**SOURCE DATA:**

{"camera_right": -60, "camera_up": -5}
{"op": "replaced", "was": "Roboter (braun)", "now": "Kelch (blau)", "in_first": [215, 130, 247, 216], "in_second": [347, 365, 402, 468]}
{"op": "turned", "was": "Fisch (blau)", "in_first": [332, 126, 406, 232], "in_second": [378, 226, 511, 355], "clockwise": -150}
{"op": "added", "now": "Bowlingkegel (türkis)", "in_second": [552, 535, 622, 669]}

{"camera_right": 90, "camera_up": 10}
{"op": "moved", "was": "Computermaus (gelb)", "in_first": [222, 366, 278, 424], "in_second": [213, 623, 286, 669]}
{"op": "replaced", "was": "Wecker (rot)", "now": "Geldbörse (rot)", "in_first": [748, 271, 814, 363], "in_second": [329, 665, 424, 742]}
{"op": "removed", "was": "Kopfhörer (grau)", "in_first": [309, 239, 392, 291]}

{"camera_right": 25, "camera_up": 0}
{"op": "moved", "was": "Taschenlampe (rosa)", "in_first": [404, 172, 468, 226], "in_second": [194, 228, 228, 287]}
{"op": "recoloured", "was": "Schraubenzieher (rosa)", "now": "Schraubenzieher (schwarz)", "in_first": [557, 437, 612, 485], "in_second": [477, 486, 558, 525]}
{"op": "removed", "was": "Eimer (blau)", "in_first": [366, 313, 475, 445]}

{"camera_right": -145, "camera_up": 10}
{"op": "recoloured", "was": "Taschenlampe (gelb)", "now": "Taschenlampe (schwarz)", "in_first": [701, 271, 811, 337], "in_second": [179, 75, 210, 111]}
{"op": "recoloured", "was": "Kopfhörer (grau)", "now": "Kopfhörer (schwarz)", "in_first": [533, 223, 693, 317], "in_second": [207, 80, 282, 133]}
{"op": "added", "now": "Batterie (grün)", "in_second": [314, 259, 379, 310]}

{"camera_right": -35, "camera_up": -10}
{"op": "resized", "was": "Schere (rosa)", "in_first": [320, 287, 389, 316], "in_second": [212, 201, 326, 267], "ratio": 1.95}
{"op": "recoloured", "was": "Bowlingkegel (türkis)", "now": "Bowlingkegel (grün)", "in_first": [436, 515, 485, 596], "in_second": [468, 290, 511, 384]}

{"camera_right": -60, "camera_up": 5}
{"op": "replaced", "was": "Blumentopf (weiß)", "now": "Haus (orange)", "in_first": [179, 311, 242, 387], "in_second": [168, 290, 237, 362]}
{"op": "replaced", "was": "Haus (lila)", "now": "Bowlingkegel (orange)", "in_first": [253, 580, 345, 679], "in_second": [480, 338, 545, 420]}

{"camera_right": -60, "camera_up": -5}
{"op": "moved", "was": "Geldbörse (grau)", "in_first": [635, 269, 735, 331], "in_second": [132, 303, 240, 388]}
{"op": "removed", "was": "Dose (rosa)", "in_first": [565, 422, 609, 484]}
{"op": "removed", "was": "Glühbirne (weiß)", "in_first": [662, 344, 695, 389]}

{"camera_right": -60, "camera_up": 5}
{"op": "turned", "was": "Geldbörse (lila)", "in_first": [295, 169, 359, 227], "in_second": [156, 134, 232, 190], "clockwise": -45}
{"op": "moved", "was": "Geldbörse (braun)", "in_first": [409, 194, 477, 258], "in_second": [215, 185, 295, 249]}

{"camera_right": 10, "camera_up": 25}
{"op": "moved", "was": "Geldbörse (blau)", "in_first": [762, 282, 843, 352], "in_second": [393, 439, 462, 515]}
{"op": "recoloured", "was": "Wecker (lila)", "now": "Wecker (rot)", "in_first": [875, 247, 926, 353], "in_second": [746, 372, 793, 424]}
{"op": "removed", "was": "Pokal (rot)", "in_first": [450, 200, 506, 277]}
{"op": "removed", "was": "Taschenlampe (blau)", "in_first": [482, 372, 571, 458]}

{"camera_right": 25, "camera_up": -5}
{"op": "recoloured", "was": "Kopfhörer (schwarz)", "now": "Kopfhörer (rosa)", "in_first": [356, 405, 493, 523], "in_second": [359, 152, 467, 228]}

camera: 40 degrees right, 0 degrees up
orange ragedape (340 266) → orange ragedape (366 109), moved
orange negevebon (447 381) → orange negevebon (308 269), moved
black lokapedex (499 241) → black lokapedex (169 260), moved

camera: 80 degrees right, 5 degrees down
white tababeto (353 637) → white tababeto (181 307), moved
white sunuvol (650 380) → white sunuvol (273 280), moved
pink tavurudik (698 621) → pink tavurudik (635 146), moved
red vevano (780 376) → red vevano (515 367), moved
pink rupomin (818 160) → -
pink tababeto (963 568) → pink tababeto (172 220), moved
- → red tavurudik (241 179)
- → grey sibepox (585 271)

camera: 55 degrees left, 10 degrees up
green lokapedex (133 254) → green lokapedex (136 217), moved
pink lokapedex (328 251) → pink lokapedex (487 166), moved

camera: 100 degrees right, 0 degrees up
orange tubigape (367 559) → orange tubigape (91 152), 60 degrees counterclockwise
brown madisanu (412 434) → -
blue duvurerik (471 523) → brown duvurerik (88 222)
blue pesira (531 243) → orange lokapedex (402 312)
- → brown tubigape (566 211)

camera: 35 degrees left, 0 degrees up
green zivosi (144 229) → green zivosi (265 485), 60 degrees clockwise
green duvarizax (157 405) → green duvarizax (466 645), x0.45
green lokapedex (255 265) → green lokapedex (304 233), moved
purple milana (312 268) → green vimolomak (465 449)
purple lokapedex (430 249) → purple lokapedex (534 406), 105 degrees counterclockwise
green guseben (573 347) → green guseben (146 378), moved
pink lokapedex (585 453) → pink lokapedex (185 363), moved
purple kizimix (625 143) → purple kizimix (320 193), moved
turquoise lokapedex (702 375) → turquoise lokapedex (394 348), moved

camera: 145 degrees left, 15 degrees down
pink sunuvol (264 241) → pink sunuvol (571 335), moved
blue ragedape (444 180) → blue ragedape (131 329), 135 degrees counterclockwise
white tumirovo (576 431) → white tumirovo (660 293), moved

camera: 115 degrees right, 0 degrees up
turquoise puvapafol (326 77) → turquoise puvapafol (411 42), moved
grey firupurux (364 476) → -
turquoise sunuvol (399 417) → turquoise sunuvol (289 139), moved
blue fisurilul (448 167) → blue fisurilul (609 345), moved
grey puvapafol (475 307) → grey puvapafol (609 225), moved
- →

**TRY IT:** Repeat each record word for word.

**ANSWER FOR THIS EXERCISE:**
{"camera_right": -60, "camera_up": -5}
{"op": "replaced", "was": "Roboter (braun)", "now": "Kelch (blau)", "in_first": [215, 130, 247, 216], "in_second": [347, 365, 402, 468]}
{"op": "turned", "was": "Fisch (blau)", "in_first": [332, 126, 406, 232], "in_second": [378, 226, 511, 355], "clockwise": -150}
{"op": "added", "now": "Bowlingkegel (türkis)", "in_second": [552, 535, 622, 669]}

{"camera_right": 90, "camera_up": 10}
{"op": "moved", "was": "Computermaus (gelb)", "in_first": [222, 366, 278, 424], "in_second": [213, 623, 286, 669]}
{"op": "replaced", "was": "Wecker (rot)", "now": "Geldbörse (rot)", "in_first": [748, 271, 814, 363], "in_second": [329, 665, 424, 742]}
{"op": "removed", "was": "Kopfhörer (grau)", "in_first": [309, 239, 392, 291]}

{"camera_right": 25, "camera_up": 0}
{"op": "moved", "was": "Taschenlampe (rosa)", "in_first": [404, 172, 468, 226], "in_second": [194, 228, 228, 287]}
{"op": "recoloured", "was": "Schraubenzieher (rosa)", "now": "Schraubenzieher (schwarz)", "in_first": [557, 437, 612, 485], "in_second": [477, 486, 558, 525]}
{"op": "removed", "was": "Eimer (blau)", "in_first": [366, 313, 475, 445]}

{"camera_right": -145, "camera_up": 10}
{"op": "recoloured", "was": "Taschenlampe (gelb)", "now": "Taschenlampe (schwarz)", "in_first": [701, 271, 811, 337], "in_second": [179, 75, 210, 111]}
{"op": "recoloured", "was": "Kopfhörer (grau)", "now": "Kopfhörer (schwarz)", "in_first": [533, 223, 693, 317], "in_second": [207, 80, 282, 133]}
{"op": "added", "now": "Batterie (grün)", "in_second": [314, 259, 379, 310]}

{"camera_right": -35, "camera_up": -10}
{"op": "resized", "was": "Schere (rosa)", "in_first": [320, 287, 389, 316], "in_second": [212, 201, 326, 267], "ratio": 1.95}
{"op": "recoloured", "was": "Bowlingkegel (türkis)", "now": "Bowlingkegel (grün)", "in_first": [436, 515, 485, 596], "in_second": [468, 290, 511, 384]}

{"camera_right": -60, "camera_up": 5}
{"op": "replaced", "was": "Blumentopf (weiß)", "now": "Haus (orange)", "in_first": [179, 311, 242, 387], "in_second": [168, 290, 237, 362]}
{"op": "replaced", "was": "Haus (lila)", "now": "Bowlingkegel (orange)", "in_first": [253, 580, 345, 679], "in_second": [480, 338, 545, 420]}

{"camera_right": -60, "camera_up": -5}
{"op": "moved", "was": "Geldbörse (grau)", "in_first": [635, 269, 735, 331], "in_second": [132, 303, 240, 388]}
{"op": "removed", "was": "Dose (rosa)", "in_first": [565, 422, 609, 484]}
{"op": "removed", "was": "Glühbirne (weiß)", "in_first": [662, 344, 695, 389]}

{"camera_right": -60, "camera_up": 5}
{"op": "turned", "was": "Geldbörse (lila)", "in_first": [295, 169, 359, 227], "in_second": [156, 134, 232, 190], "clockwise": -45}
{"op": "moved", "was": "Geldbörse (braun)", "in_first": [409, 194, 477, 258], "in_second": [215, 185, 295, 249]}

{"camera_right": 10, "camera_up": 25}
{"op": "moved", "was": "Geldbörse (blau)", "in_first": [762, 282, 843, 352], "in_second": [393, 439, 462, 515]}
{"op": "recoloured", "was": "Wecker (lila)", "now": "Wecker (rot)", "in_first": [875, 247, 926, 353], "in_second": [746, 372, 793, 424]}
{"op": "removed", "was": "Pokal (rot)", "in_first": [450, 200, 506, 277]}
{"op": "removed", "was": "Taschenlampe (blau)", "in_first": [482, 372, 571, 458]}

{"camera_right": 25, "camera_up": -5}
{"op": "recoloured", "was": "Kopfhörer (schwarz)", "now": "Kopfhörer (rosa)", "in_first": [356, 405, 493, 523], "in_second": [359, 152, 467, 228]}

camera: 40 degrees right, 0 degrees up
orange ragedape (340 266) → orange ragedape (366 109), moved
orange negevebon (447 381) → orange negevebon (308 269), moved
black lokapedex (499 241) → black lokapedex (169 260), moved

camera: 80 degrees right, 5 degrees down
white tababeto (353 637) → white tababeto (181 307), moved
white sunuvol (650 380) → white sunuvol (273 280), moved
pink tavurudik (698 621) → pink tavurudik (635 146), moved
red vevano (780 376) → red vevano (515 367), moved
pink rupomin (818 160) → -
pink tababeto (963 568) → pink tababeto (172 220), moved
- → red tavurudik (241 179)
- → grey sibepox (585 271)

camera: 55 degrees left, 10 degrees up
green lokapedex (133 254) → green lokapedex (136 217), moved
pink lokapedex (328 251) → pink lokapedex (487 166), moved

camera: 100 degrees right, 0 degrees up
orange tubigape (367 559) → orange tubigape (91 152), 60 degrees counterclockwise
brown madisanu (412 434) → -
blue duvurerik (471 523) → brown duvurerik (88 222)
blue pesira (531 243) → orange lokapedex (402 312)
- → brown tubigape (566 211)

camera: 35 degrees left, 0 degrees up
green zivosi (144 229) → green zivosi (265 485), 60 degrees clockwise
green duvarizax (157 405) → green duvarizax (466 645), x0.45
green lokapedex (255 265) → green lokapedex (304 233), moved
purple milana (312 268) → green vimolomak (465 449)
purple lokapedex (430 249) → purple lokapedex (534 406), 105 degrees counterclockwise
green guseben (573 347) → green guseben (146 378), moved
pink lokapedex (585 453) → pink lokapedex (185 363), moved
purple kizimix (625 143) → purple kizimix (320 193), moved
turquoise lokapedex (702 375) → turquoise lokapedex (394 348), moved

camera: 145 degrees left, 15 degrees down
pink sunuvol (264 241) → pink sunuvol (571 335), moved
blue ragedape (444 180) → blue ragedape (131 329), 135 degrees counterclockwise
white tumirovo (576 431) → white tumirovo (660 293), moved

camera: 115 degrees right, 0 degrees up
turquoise puvapafol (326 77) → turquoise puvapafol (411 42), moved
grey firupurux (364 476) → -
turquoise sunuvol (399 417) → turquoise sunuvol (289 139), moved
blue fisurilul (448 167) → blue fisurilul (609 345), moved
grey puvapafol (475 307) → grey puvapafol (609 225), moved
- →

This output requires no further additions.